═══ Task data

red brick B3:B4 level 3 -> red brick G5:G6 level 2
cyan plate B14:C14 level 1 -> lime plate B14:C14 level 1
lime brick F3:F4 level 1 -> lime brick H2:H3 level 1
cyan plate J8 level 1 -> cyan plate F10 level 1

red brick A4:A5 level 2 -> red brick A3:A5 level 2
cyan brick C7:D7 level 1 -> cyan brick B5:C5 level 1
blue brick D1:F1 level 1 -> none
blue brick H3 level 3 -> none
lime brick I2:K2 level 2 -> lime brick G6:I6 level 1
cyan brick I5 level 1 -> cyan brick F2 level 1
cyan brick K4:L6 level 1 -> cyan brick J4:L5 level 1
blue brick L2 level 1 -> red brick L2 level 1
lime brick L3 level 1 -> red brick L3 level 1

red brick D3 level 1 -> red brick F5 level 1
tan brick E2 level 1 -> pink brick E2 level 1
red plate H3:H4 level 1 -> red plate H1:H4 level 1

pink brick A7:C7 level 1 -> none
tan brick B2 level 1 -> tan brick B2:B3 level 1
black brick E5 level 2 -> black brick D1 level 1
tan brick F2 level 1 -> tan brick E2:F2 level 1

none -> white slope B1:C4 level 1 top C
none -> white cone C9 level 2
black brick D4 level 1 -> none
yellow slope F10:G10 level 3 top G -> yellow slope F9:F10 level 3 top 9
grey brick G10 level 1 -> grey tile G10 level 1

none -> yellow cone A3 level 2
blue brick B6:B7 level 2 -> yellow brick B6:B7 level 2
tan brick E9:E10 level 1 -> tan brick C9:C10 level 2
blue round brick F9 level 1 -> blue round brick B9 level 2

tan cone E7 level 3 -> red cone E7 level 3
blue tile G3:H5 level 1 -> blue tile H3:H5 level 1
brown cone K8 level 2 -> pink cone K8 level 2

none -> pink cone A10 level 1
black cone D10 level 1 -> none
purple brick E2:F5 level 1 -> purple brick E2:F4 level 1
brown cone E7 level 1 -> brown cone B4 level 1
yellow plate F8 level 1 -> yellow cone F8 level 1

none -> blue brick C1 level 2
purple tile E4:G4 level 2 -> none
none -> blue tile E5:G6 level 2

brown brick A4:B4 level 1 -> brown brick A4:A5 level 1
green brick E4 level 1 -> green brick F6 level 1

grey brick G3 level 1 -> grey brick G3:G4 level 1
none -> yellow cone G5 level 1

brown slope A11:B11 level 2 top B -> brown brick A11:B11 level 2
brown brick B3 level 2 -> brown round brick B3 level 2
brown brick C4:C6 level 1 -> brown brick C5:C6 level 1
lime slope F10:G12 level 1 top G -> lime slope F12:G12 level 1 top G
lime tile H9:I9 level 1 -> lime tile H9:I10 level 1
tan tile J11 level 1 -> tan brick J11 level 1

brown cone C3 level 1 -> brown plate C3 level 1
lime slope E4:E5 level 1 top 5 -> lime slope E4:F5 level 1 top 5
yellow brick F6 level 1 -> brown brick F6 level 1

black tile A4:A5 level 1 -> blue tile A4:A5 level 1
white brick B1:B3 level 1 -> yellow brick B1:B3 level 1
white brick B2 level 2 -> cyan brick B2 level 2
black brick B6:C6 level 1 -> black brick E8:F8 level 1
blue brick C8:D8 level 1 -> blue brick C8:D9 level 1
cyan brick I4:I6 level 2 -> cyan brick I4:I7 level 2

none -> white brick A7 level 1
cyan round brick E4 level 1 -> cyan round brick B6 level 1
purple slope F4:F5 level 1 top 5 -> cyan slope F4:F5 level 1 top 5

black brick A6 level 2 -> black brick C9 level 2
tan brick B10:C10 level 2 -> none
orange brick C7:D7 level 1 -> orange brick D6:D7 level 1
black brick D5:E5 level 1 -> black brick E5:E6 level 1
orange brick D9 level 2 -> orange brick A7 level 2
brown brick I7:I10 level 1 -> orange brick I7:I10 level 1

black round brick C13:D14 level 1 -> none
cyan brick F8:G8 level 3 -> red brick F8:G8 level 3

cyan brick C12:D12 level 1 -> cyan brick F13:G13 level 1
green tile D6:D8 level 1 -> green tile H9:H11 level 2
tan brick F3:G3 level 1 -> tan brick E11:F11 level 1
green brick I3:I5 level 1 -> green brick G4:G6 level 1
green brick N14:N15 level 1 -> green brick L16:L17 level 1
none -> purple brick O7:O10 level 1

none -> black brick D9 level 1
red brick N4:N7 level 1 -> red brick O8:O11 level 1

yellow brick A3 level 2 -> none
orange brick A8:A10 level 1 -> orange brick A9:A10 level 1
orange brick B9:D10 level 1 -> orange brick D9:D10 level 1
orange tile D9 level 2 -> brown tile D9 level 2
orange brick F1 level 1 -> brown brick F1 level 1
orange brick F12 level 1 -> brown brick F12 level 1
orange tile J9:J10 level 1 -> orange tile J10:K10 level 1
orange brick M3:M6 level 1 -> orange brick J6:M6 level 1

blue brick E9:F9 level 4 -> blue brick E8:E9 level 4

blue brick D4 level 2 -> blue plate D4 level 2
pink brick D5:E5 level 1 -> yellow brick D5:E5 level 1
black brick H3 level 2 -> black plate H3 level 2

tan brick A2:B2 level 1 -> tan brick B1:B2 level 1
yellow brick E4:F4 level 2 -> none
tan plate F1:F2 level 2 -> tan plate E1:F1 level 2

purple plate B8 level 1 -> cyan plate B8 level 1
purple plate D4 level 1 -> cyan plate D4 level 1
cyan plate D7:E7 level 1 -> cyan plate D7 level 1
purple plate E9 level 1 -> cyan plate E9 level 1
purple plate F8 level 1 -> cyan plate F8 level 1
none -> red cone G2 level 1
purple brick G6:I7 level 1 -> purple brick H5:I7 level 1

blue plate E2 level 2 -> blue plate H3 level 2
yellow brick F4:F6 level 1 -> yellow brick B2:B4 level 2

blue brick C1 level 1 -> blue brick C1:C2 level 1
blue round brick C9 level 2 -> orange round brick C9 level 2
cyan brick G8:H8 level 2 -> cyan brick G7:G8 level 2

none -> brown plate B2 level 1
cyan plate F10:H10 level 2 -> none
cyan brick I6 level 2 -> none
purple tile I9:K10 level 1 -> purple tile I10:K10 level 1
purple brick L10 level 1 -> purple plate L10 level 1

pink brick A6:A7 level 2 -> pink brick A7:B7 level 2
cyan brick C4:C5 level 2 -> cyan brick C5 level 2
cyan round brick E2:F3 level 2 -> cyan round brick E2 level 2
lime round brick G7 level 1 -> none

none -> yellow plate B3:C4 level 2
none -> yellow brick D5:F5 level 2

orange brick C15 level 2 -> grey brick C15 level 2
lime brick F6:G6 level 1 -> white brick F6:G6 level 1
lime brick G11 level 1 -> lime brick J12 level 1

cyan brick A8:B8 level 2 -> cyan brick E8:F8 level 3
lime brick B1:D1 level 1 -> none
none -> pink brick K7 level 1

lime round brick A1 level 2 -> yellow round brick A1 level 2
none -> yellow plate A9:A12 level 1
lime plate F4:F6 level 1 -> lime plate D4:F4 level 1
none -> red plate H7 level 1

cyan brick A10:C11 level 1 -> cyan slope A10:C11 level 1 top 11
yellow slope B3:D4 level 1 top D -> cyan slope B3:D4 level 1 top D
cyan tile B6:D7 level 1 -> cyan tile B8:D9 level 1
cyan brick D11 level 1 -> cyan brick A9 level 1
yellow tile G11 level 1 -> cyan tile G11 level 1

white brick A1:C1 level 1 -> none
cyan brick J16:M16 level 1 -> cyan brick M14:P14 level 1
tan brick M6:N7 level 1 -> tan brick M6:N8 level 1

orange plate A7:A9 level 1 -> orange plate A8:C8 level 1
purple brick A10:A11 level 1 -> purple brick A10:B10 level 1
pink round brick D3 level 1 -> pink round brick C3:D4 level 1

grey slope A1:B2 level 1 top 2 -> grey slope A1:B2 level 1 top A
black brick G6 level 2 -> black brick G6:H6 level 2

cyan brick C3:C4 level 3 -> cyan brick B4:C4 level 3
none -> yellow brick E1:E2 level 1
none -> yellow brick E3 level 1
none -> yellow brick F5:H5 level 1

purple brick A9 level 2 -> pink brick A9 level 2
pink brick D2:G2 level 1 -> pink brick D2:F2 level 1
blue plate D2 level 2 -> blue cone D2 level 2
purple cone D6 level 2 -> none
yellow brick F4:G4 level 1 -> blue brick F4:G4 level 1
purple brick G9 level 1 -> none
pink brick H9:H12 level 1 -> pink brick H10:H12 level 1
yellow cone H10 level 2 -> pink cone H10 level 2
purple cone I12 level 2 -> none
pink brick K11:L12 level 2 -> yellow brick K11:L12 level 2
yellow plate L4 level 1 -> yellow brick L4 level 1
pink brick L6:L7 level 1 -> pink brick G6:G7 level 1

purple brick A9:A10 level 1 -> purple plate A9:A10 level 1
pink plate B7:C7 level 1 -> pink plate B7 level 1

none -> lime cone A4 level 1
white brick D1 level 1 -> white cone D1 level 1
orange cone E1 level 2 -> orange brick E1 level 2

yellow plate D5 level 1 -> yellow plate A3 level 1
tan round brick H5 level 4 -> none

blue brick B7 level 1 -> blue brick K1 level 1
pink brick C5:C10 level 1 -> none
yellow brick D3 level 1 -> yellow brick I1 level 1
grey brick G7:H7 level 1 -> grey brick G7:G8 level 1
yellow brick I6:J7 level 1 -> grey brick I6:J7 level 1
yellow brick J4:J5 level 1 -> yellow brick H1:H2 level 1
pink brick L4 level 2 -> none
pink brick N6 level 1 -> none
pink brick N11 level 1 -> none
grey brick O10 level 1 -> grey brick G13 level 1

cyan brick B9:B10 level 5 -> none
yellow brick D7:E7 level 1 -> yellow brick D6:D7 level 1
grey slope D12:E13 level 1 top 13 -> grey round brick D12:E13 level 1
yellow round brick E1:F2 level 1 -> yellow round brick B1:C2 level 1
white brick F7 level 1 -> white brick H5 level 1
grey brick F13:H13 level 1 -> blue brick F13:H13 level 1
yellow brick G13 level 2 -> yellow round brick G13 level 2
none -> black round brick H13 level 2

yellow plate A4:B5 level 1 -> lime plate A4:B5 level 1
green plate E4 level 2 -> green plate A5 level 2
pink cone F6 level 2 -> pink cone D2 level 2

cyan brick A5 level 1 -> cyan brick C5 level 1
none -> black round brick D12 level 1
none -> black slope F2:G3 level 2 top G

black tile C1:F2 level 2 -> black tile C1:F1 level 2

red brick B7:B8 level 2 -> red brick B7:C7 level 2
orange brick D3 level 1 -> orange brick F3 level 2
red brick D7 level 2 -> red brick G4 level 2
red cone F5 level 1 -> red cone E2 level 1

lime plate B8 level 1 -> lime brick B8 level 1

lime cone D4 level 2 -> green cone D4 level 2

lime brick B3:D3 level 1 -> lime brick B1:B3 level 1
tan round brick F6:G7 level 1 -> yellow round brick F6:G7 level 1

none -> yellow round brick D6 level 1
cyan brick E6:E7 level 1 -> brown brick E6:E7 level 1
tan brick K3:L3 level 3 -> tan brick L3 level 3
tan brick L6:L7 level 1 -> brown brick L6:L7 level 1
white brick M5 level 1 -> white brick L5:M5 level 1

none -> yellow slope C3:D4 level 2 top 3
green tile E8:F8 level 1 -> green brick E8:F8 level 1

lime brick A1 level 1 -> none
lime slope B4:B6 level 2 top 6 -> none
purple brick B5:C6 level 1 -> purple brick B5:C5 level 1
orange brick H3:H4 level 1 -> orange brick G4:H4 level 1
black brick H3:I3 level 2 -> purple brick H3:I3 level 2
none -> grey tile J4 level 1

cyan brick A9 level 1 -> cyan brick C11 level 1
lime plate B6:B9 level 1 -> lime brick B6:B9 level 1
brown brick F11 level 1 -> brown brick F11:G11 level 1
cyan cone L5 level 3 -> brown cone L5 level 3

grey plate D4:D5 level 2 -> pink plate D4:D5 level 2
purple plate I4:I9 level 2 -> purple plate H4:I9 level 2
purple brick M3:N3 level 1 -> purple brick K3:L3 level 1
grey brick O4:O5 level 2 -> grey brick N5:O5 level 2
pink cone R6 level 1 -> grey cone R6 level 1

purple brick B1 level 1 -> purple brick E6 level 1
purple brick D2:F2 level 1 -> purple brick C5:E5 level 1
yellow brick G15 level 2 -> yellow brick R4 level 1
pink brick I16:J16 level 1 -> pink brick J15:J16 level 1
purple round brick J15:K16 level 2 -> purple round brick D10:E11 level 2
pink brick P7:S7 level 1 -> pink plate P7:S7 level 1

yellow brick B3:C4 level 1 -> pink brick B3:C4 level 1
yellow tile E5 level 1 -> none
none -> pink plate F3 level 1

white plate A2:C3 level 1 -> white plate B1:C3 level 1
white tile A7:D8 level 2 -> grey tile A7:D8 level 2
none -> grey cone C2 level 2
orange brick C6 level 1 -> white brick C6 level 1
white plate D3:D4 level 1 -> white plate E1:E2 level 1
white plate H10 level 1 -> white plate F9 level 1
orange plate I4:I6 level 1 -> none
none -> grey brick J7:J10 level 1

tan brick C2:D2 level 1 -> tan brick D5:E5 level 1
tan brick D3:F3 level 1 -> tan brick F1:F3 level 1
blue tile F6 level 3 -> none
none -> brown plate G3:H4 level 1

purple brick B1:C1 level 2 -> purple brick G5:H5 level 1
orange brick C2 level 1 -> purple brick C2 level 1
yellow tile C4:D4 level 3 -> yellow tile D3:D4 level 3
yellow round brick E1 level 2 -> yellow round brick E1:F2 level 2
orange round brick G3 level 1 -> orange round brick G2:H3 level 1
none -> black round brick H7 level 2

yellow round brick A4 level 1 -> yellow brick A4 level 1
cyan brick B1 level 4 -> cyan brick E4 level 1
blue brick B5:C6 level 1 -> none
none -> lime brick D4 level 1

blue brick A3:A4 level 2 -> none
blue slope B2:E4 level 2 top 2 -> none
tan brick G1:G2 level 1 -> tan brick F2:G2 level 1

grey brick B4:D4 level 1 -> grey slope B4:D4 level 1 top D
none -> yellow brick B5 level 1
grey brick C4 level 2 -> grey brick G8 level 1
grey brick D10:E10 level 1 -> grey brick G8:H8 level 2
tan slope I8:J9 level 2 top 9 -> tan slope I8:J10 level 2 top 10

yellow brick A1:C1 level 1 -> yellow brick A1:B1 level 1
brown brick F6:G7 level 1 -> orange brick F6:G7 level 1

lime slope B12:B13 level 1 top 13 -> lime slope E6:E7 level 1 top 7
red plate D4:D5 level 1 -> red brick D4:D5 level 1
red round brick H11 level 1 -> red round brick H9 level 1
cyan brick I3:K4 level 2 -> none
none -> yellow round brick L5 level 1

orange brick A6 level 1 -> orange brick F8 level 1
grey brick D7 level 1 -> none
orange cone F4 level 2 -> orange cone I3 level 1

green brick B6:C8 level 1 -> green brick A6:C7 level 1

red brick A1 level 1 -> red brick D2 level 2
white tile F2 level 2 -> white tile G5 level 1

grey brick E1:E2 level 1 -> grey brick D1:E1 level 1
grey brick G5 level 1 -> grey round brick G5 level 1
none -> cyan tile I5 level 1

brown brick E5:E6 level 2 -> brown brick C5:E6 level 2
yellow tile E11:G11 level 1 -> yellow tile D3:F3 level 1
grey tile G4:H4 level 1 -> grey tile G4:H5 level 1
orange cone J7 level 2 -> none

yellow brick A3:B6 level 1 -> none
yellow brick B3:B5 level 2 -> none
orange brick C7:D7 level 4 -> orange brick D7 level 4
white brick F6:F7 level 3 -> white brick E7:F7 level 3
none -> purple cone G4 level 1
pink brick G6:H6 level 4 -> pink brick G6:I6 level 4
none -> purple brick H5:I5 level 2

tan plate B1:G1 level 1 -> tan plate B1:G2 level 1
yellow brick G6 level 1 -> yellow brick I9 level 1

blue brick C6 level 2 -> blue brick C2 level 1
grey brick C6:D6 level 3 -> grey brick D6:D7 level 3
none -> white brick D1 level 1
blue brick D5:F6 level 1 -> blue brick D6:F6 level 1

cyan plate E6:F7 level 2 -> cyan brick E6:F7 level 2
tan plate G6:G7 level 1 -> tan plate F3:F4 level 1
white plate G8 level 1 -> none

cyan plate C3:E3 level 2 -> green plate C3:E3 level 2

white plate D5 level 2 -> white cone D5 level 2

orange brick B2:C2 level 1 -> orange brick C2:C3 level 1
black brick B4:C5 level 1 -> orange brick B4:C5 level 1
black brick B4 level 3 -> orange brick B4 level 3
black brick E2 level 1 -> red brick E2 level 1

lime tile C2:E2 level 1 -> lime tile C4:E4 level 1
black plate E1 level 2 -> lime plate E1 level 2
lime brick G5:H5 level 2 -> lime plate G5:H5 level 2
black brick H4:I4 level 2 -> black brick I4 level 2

══════

▸ Your goal
From the line containing "none -> white brick D1 level 1" to the last line above, repeat every line exactly and nothing else.

▸ Answer section
none -> white brick D1 level 1
blue brick D5:F6 level 1 -> blue brick D6:F6 level 1

cyan plate E6:F7 level 2 -> cyan brick E6:F7 level 2
tan plate G6:G7 level 1 -> tan plate F3:F4 level 1
white plate G8 level 1 -> none

cyan plate C3:E3 level 2 -> green plate C3:E3 level 2

white plate D5 level 2 -> white cone D5 level 2

orange brick B2:C2 level 1 -> orange brick C2:C3 level 1
black brick B4:C5 level 1 -> orange brick B4:C5 level 1
black brick B4 level 3 -> orange brick B4 level 3
black brick E2 level 1 -> red brick E2 level 1

lime tile C2:E2 level 1 -> lime tile C4:E4 level 1
black plate E1 level 2 -> lime plate E1 level 2
lime brick G5:H5 level 2 -> lime plate G5:H5 level 2
black brick H4:I4 level 2 -> black brick I4 level 2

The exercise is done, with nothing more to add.